## DIRECTIONS FOR THIS TASK:
The required output is an exact copy of the lines from the one containing "none -> brown 1x1 brick [354,127,407,196]" through the end of the entries below, with pictures removed.

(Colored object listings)
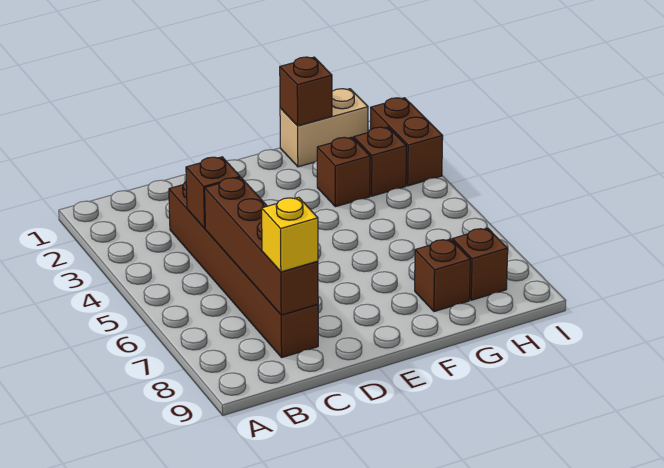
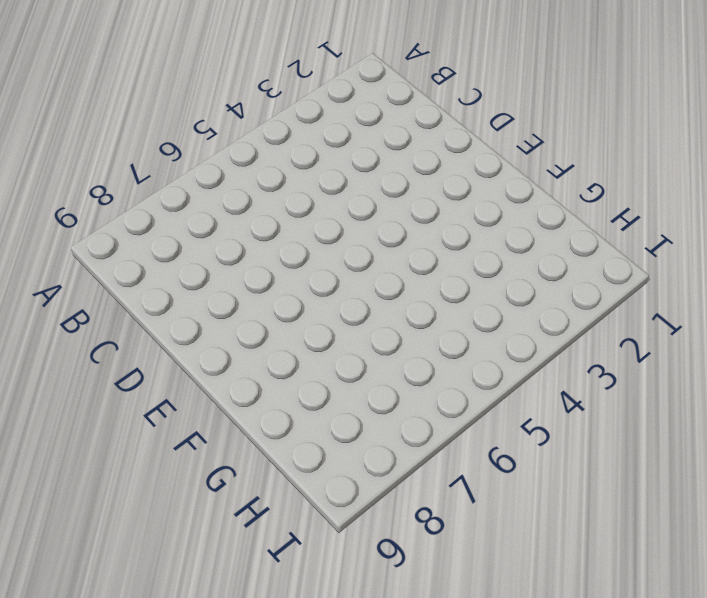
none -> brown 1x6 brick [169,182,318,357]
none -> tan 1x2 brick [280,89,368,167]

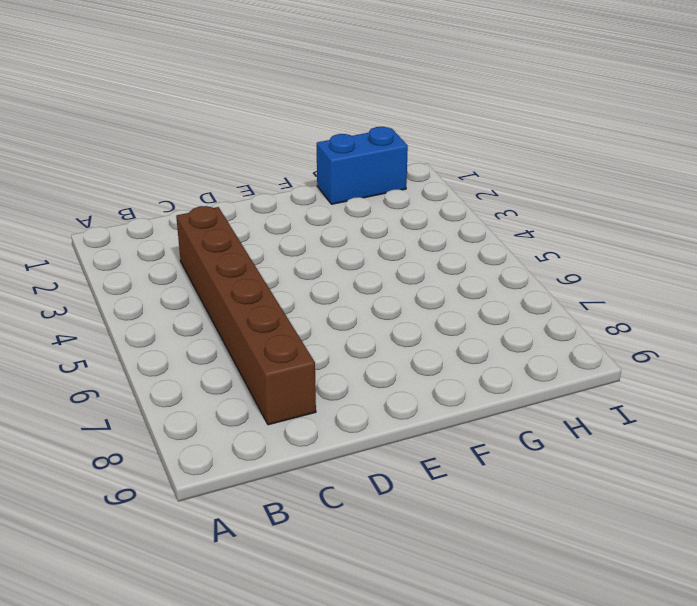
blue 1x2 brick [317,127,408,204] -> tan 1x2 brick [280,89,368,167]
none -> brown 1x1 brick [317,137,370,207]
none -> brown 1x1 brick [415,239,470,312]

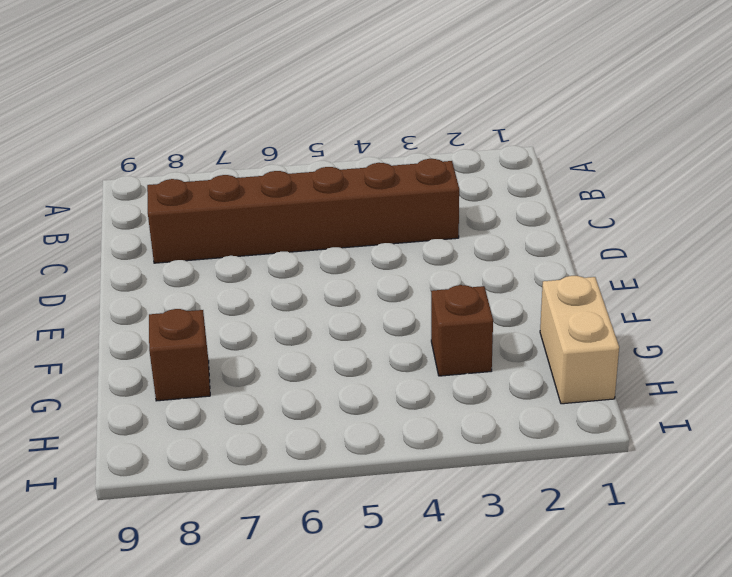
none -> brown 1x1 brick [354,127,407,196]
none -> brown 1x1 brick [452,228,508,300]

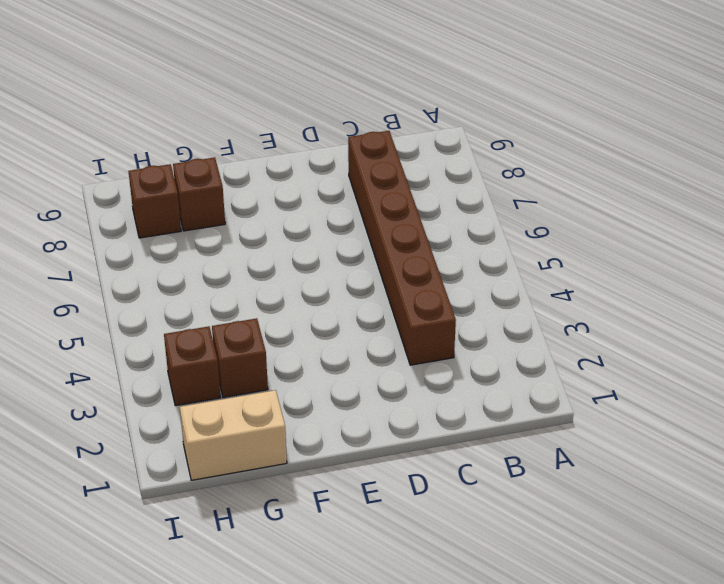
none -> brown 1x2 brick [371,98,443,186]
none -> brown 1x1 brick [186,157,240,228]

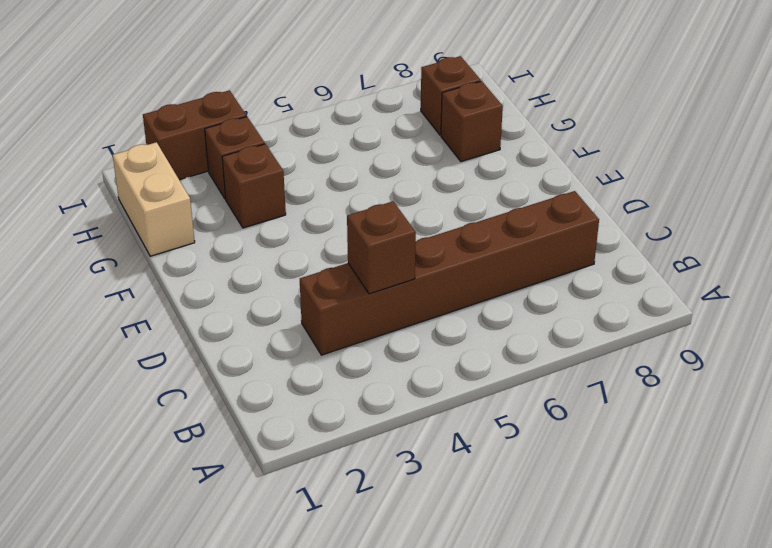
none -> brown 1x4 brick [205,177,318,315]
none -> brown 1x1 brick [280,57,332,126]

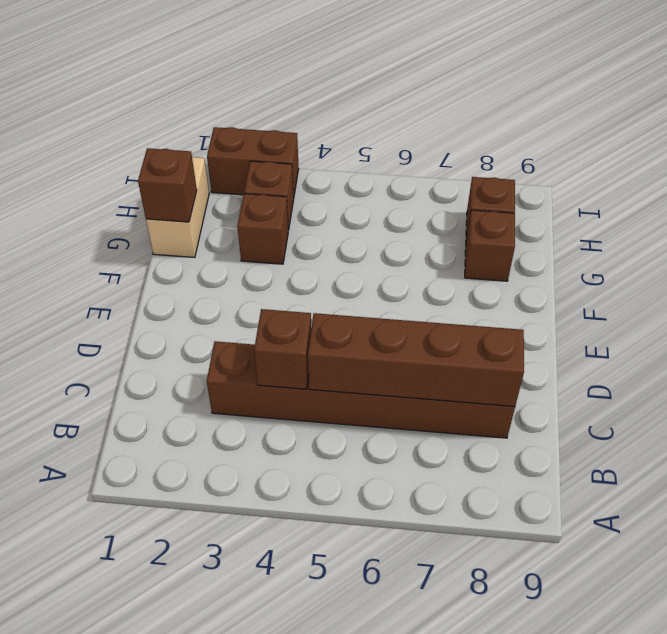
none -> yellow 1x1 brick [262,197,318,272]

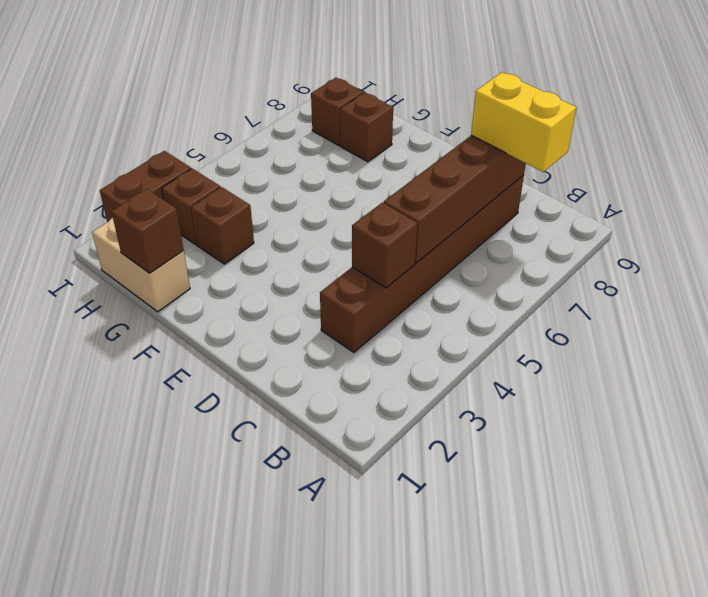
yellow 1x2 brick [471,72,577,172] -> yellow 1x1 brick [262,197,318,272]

## THE ANSWER:
none -> brown 1x1 brick [354,127,407,196]
none -> brown 1x1 brick [452,228,508,300]

none -> brown 1x2 brick [371,98,443,186]
none -> brown 1x1 brick [186,157,240,228]

none -> brown 1x4 brick [205,177,318,315]
none -> brown 1x1 brick [280,57,332,126]

none -> yellow 1x1 brick [262,197,318,272]

yellow 1x2 brick [471,72,577,172] -> yellow 1x1 brick [262,197,318,272]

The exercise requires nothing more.